Task to complete:
What is needed is a copy of each line in the listing that contains "Lineal".
== Available records ==
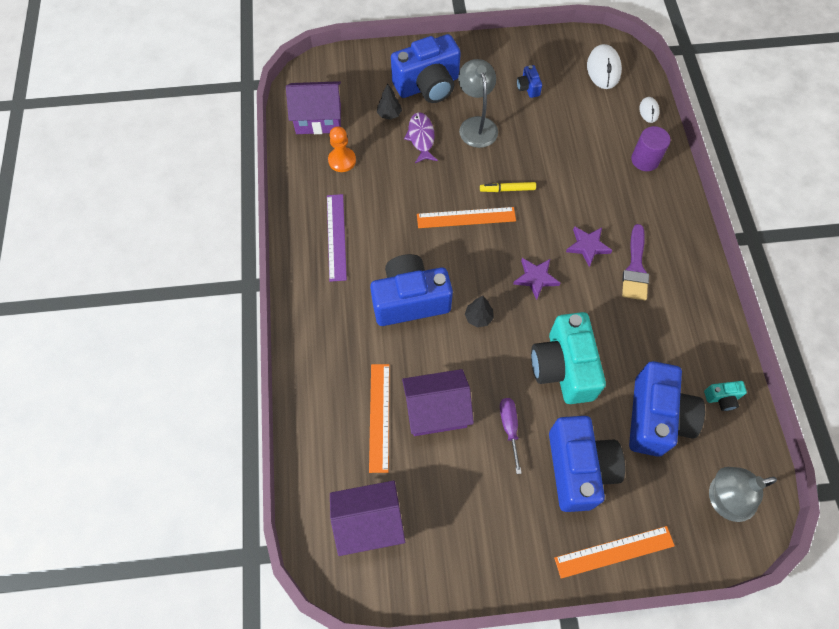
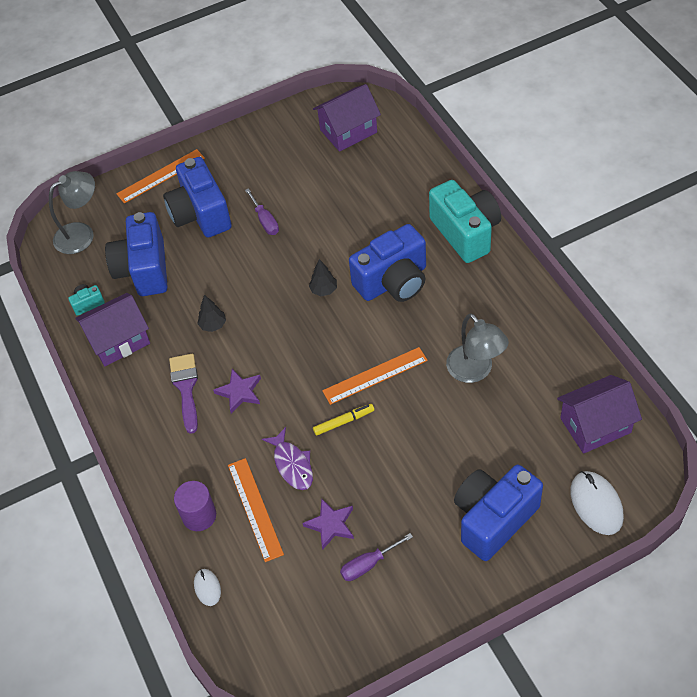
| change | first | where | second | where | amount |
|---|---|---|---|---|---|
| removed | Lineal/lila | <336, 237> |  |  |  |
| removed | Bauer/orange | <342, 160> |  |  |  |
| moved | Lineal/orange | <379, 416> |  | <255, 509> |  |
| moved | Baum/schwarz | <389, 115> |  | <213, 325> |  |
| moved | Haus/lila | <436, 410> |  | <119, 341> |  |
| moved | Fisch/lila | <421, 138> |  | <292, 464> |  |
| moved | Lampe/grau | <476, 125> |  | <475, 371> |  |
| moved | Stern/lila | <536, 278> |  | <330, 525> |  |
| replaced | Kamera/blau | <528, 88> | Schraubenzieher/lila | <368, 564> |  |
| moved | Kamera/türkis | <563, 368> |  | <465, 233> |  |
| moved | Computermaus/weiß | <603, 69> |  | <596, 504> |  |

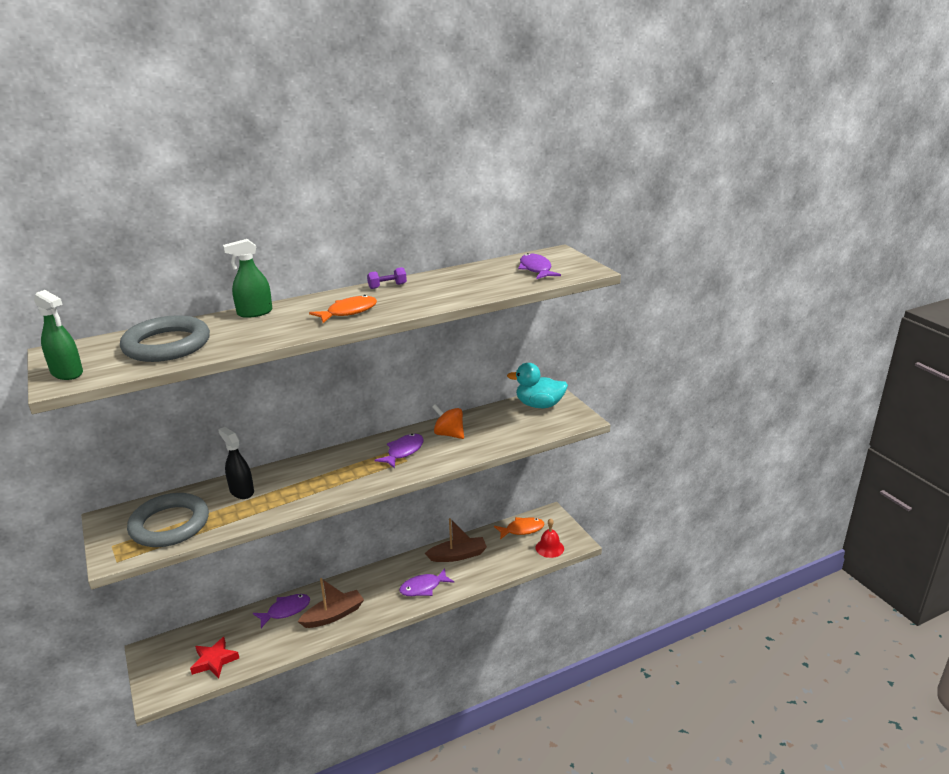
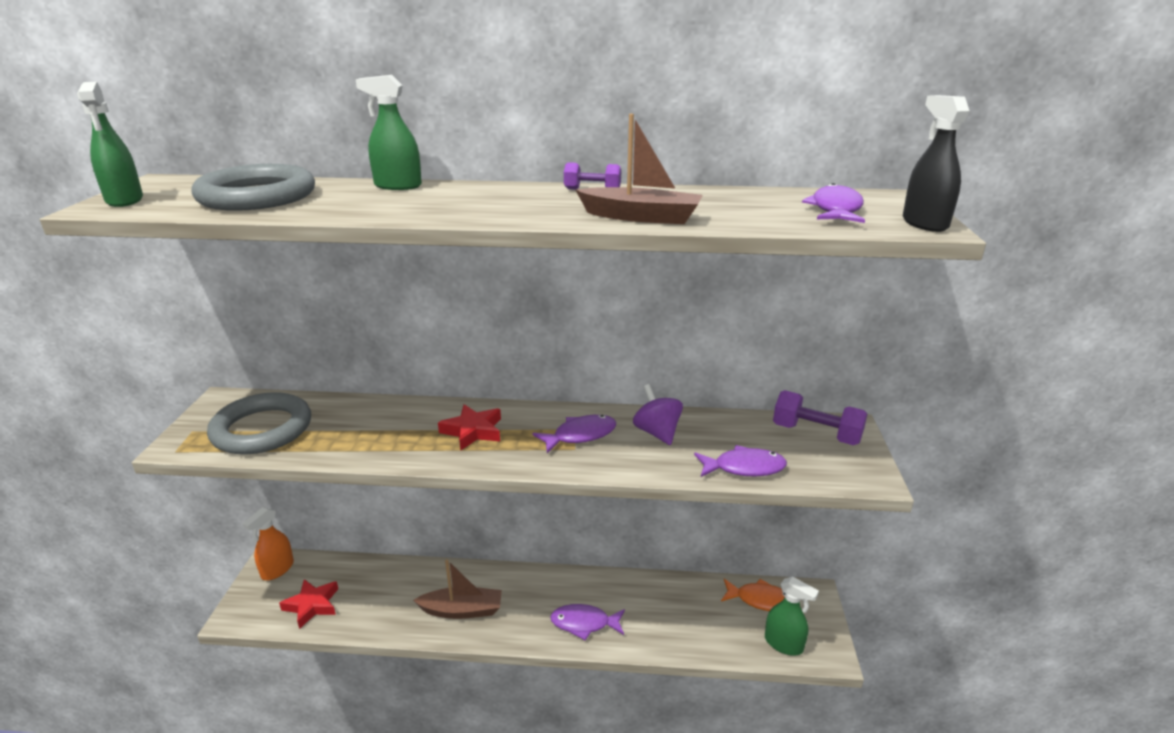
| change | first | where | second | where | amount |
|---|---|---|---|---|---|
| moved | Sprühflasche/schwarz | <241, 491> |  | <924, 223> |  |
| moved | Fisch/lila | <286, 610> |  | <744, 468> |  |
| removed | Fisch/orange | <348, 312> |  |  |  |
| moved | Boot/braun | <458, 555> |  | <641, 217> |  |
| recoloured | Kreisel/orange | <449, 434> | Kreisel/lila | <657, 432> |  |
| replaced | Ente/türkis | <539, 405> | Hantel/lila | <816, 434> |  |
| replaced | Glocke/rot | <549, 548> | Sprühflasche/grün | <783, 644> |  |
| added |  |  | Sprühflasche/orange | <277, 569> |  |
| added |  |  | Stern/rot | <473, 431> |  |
===
Answer box:
| removed | Lineal/lila | <336, 237> |  |  |  |
| moved | Lineal/orange | <379, 416> |  | <255, 509> |  |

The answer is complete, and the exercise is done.